◆ Problem statement
Respond with exact copies of the lines running from the line that contains "(733, 232) = (892, 195): blue" to the end of the material.

◆ Data supplied
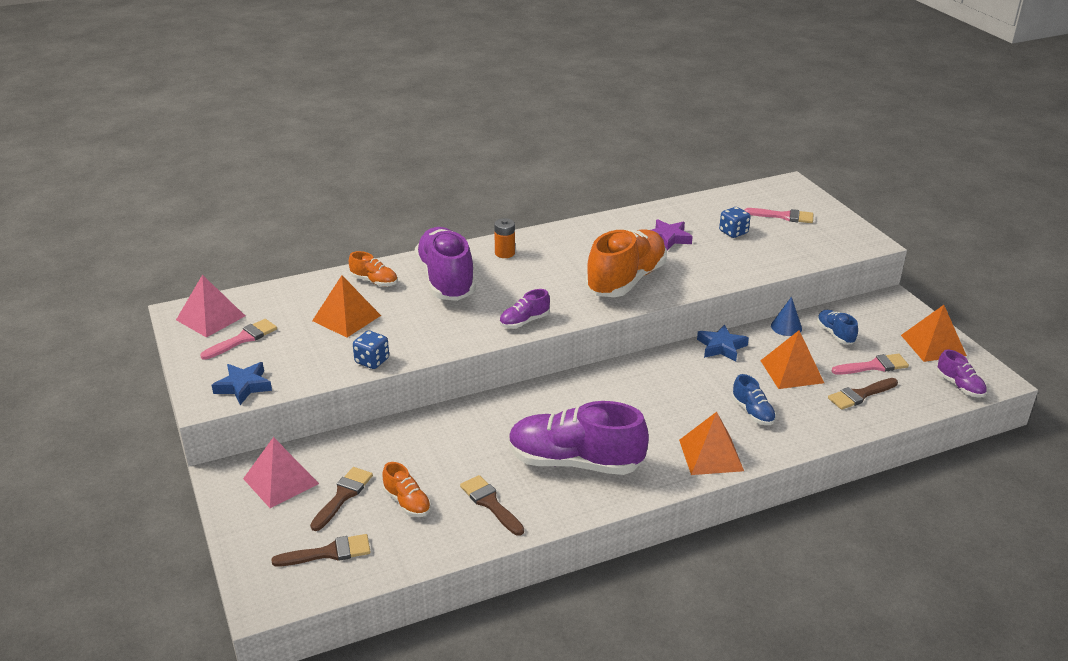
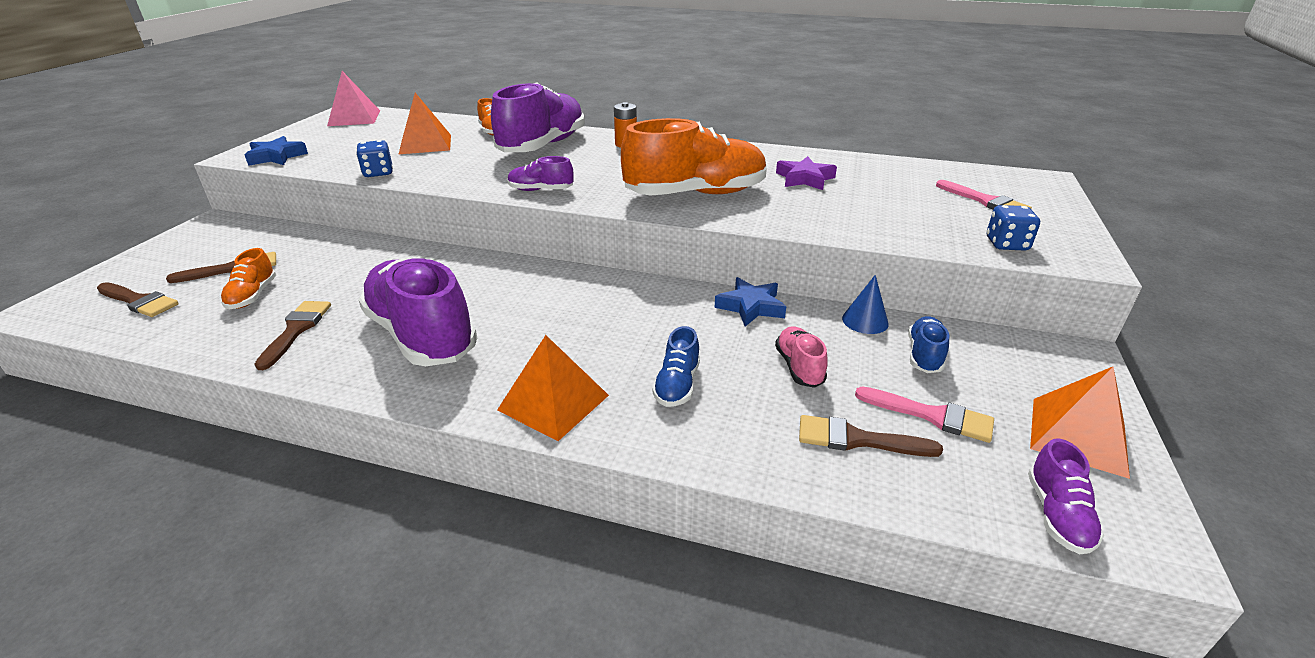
camera: 40 degrees right, 0 degrees up
(243, 339) = (342, 133): pink brush -> none
(281, 481) = (227, 240): pink pyramid -> none
(733, 232) = (892, 195): blue dice -> blue dice (1006, 244)
(792, 371) = (799, 367): orange pyramid -> pink shoe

◆ Problem solution
(733, 232) = (892, 195): blue dice -> blue dice (1006, 244)
(792, 371) = (799, 367): orange pyramid -> pink shoe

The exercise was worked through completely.